• WHAT YOU SHOULD DO:
Please reproduce all of the data exactly as it appears, but skip the pictures.

• DATASET ENTRIES:
######

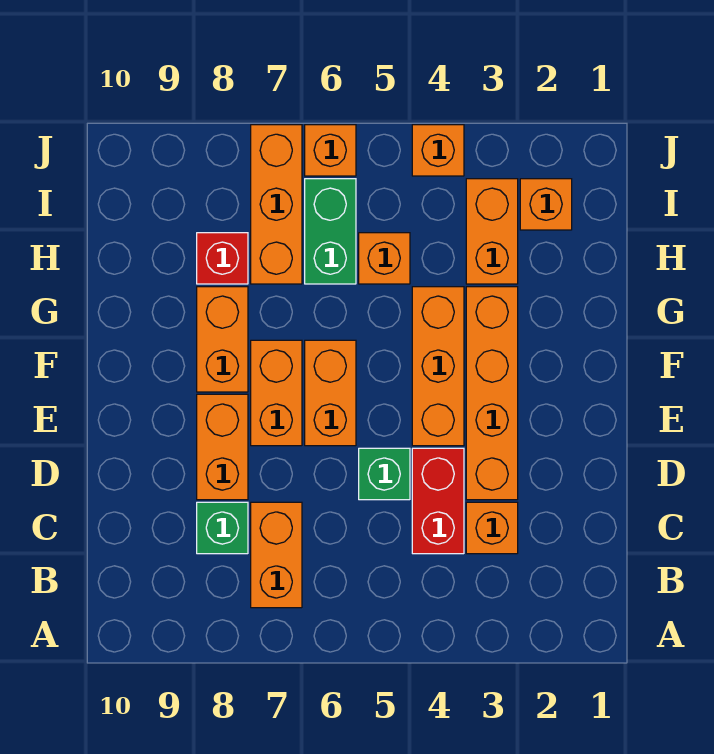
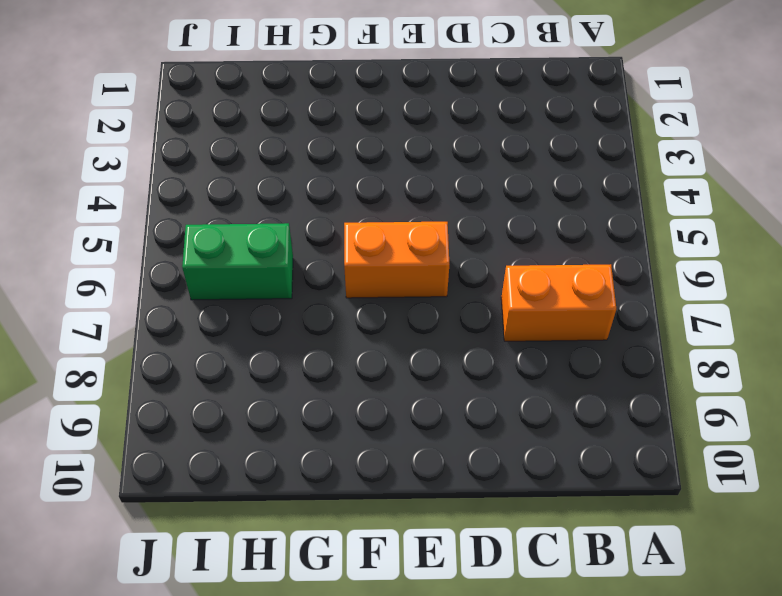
none -> orange brick C3 level 1
none -> red brick C4:D4 level 1
none -> green brick C8 level 1

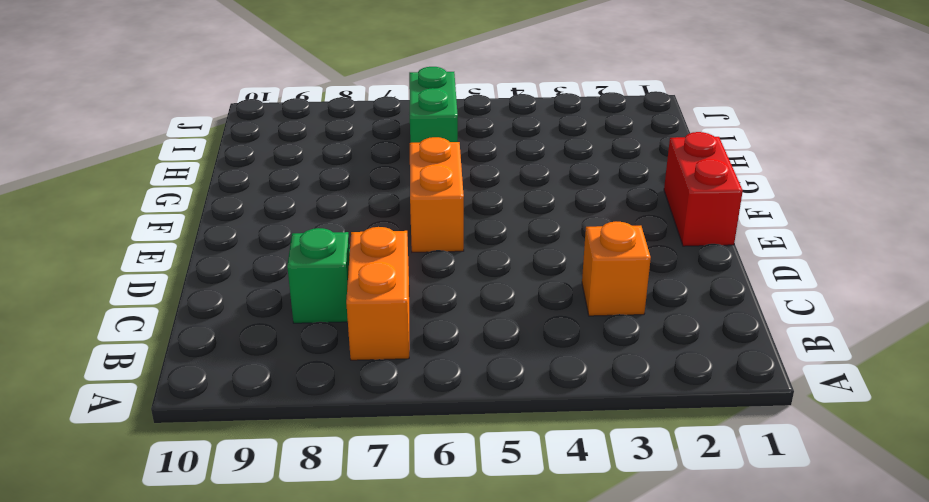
red brick E1:F1 level 1 -> red brick C4:D4 level 1
none -> orange brick D3:G3 level 1
none -> green brick D5 level 1
none -> orange brick D8:E8 level 1

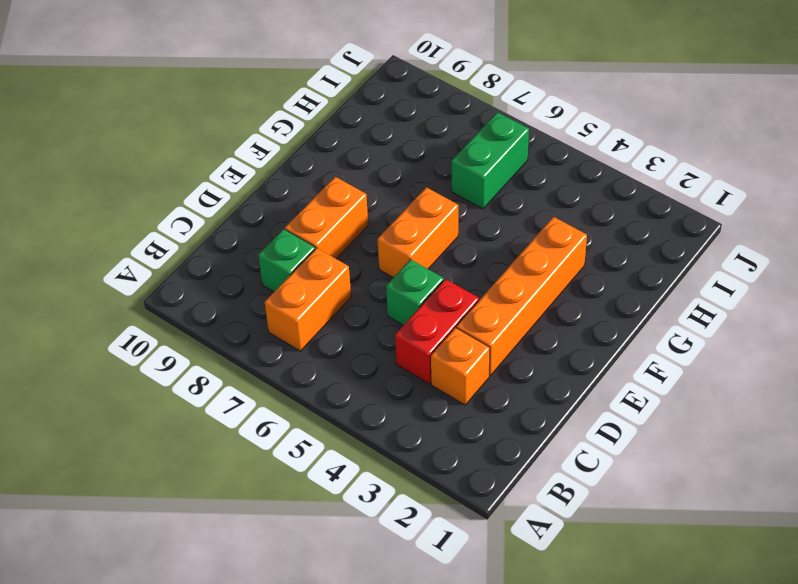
none -> orange brick E4:G4 level 1
none -> orange brick E7:F7 level 1
none -> orange brick F8:G8 level 1

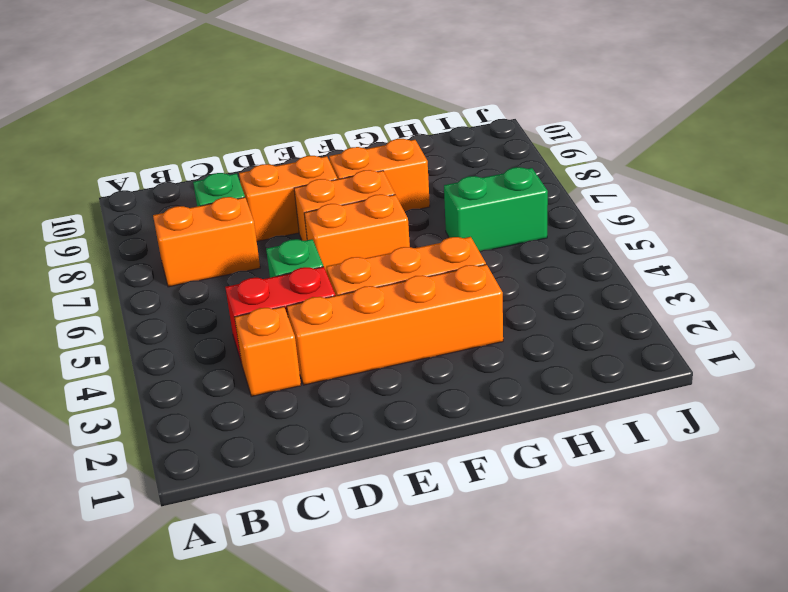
none -> orange brick H3:I3 level 1
none -> orange brick H5 level 1
none -> orange brick H7:J7 level 1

######

• ANSWER SPACE:
none -> orange brick C3 level 1
none -> red brick C4:D4 level 1
none -> green brick C8 level 1

red brick E1:F1 level 1 -> red brick C4:D4 level 1
none -> orange brick D3:G3 level 1
none -> green brick D5 level 1
none -> orange brick D8:E8 level 1

none -> orange brick E4:G4 level 1
none -> orange brick E7:F7 level 1
none -> orange brick F8:G8 level 1

none -> orange brick H3:I3 level 1
none -> orange brick H5 level 1
none -> orange brick H7:J7 level 1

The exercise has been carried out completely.